**WHAT TO DO**
Where does the string "left" appear in the listing below? Copy every line where it does.

**** ENTRIES SHOWN ****

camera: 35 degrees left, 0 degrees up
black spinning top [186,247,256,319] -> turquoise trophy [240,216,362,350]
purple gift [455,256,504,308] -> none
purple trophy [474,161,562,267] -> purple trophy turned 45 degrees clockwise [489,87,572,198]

****
**** ENTRIES SHOWN ****

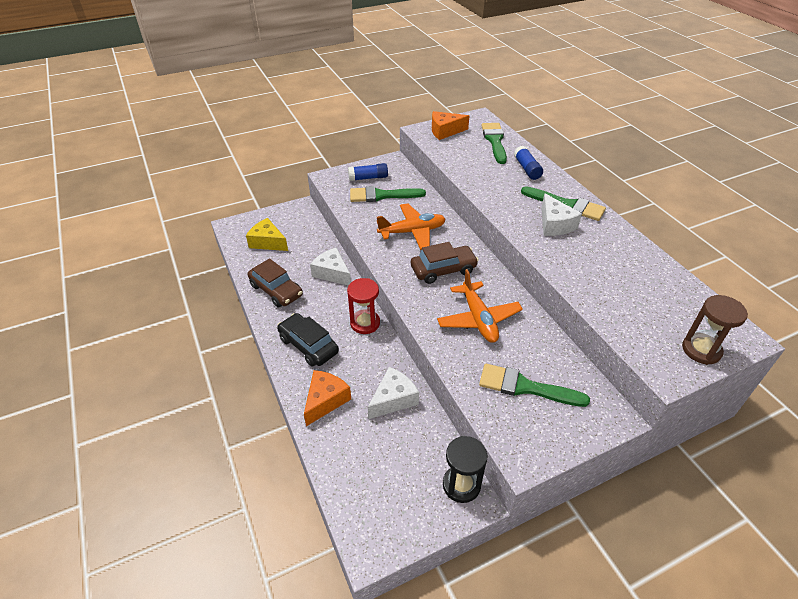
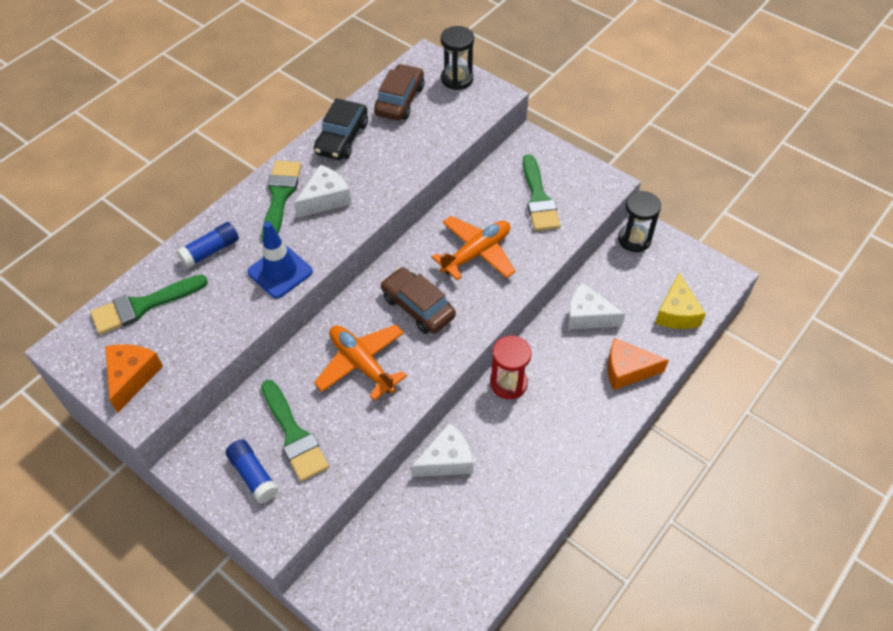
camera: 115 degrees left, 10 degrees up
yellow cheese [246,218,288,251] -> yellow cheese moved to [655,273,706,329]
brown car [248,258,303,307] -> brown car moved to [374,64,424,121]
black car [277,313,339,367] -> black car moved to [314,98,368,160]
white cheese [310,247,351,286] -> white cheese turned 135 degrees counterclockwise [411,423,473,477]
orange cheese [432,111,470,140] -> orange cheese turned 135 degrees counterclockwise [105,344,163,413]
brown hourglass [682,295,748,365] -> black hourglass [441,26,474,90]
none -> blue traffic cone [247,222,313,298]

****

**EXERCISE RESULT**
camera: 35 degrees left, 0 degrees up
camera: 115 degrees left, 10 degrees up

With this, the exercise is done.